Counting only lines that contain "brown", how many are there in the records below? Give the figure alone.

※ ※ ※

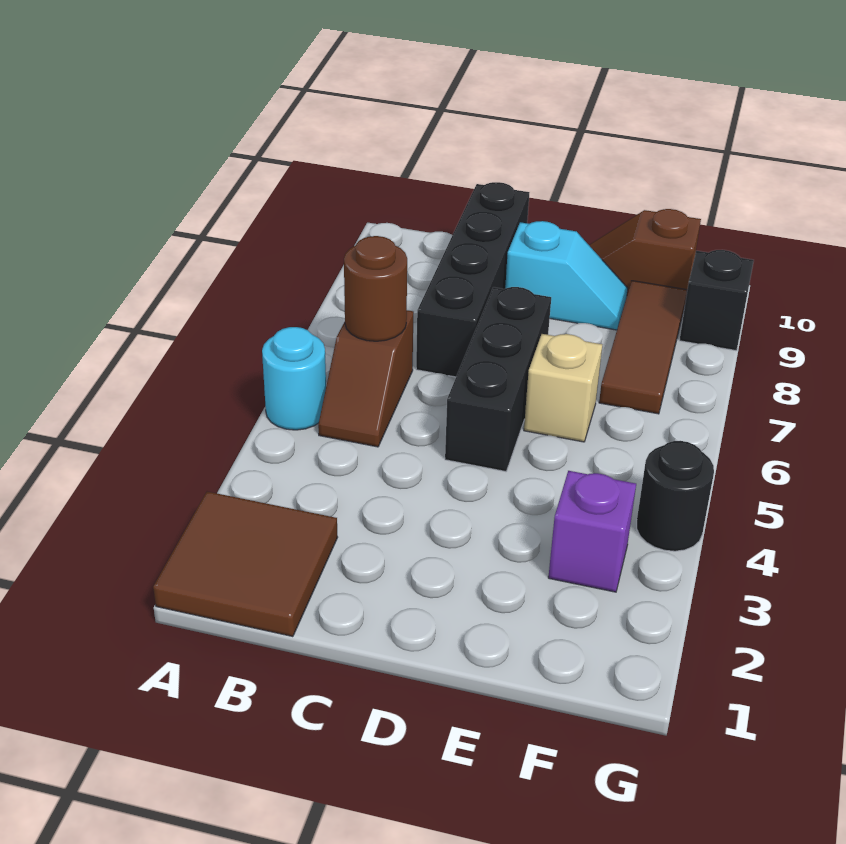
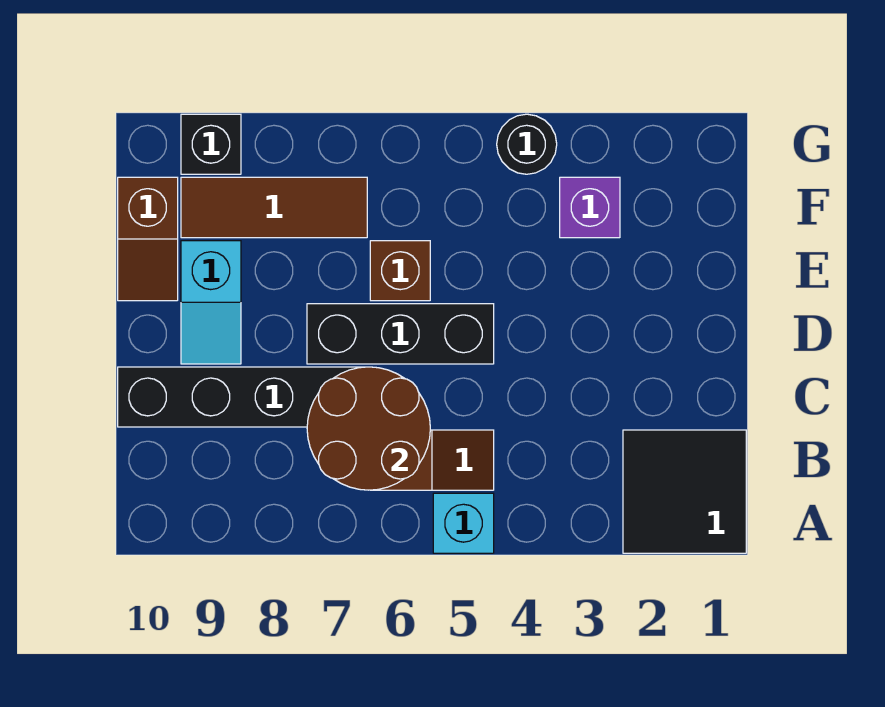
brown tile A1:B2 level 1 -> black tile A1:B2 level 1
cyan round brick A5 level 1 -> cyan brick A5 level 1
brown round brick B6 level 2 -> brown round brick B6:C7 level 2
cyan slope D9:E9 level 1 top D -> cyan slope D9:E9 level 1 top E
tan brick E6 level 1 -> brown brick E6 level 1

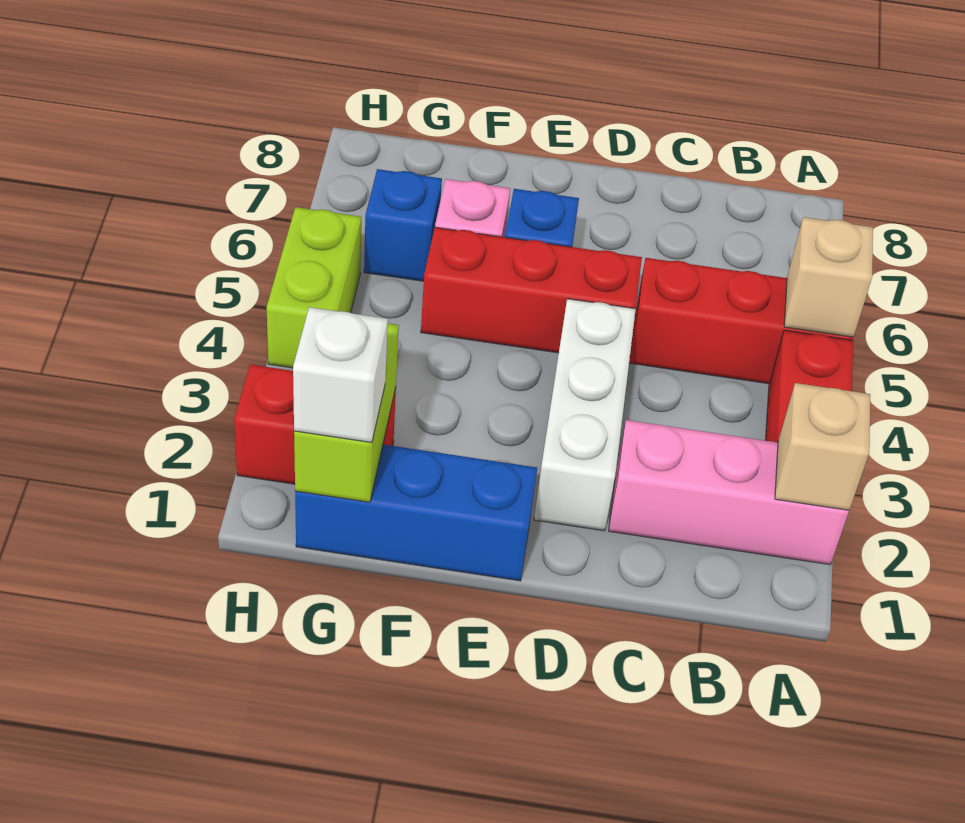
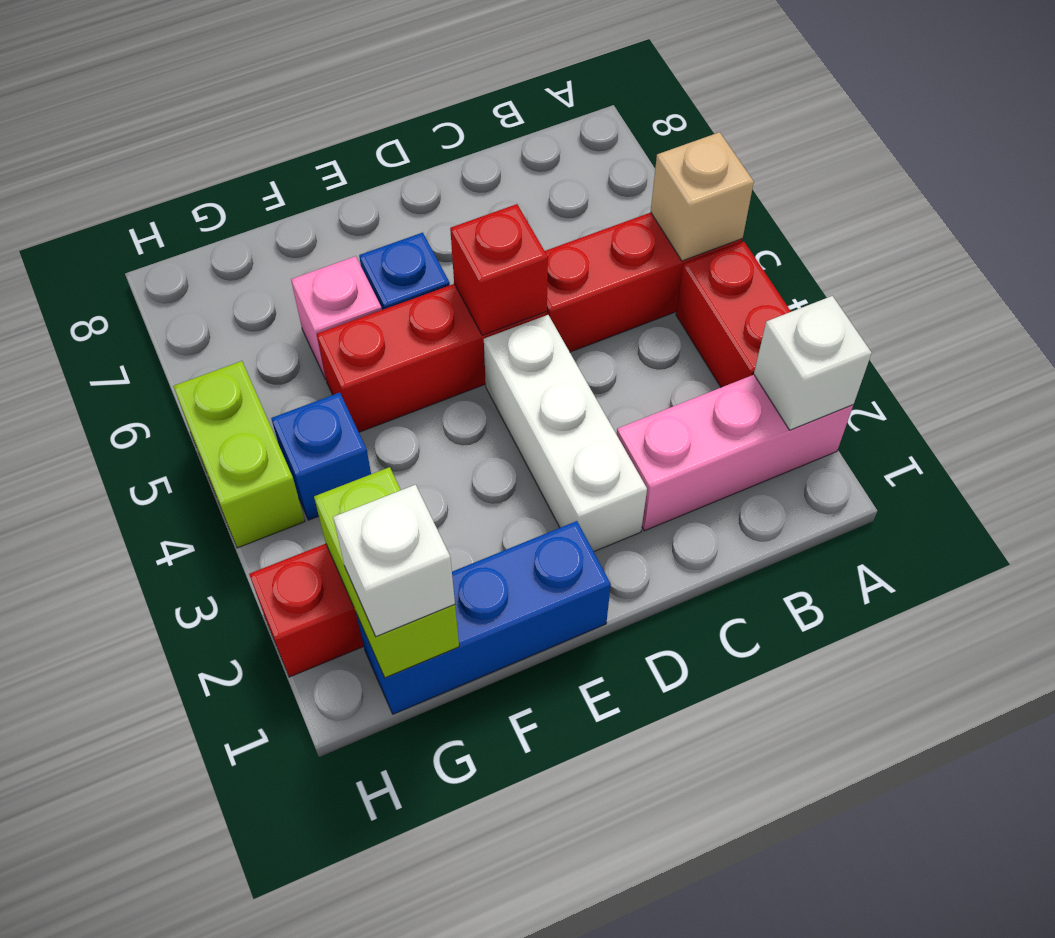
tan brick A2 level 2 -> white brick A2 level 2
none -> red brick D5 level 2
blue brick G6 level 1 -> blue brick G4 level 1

※ ※ ※

• [Solution for this problem]
3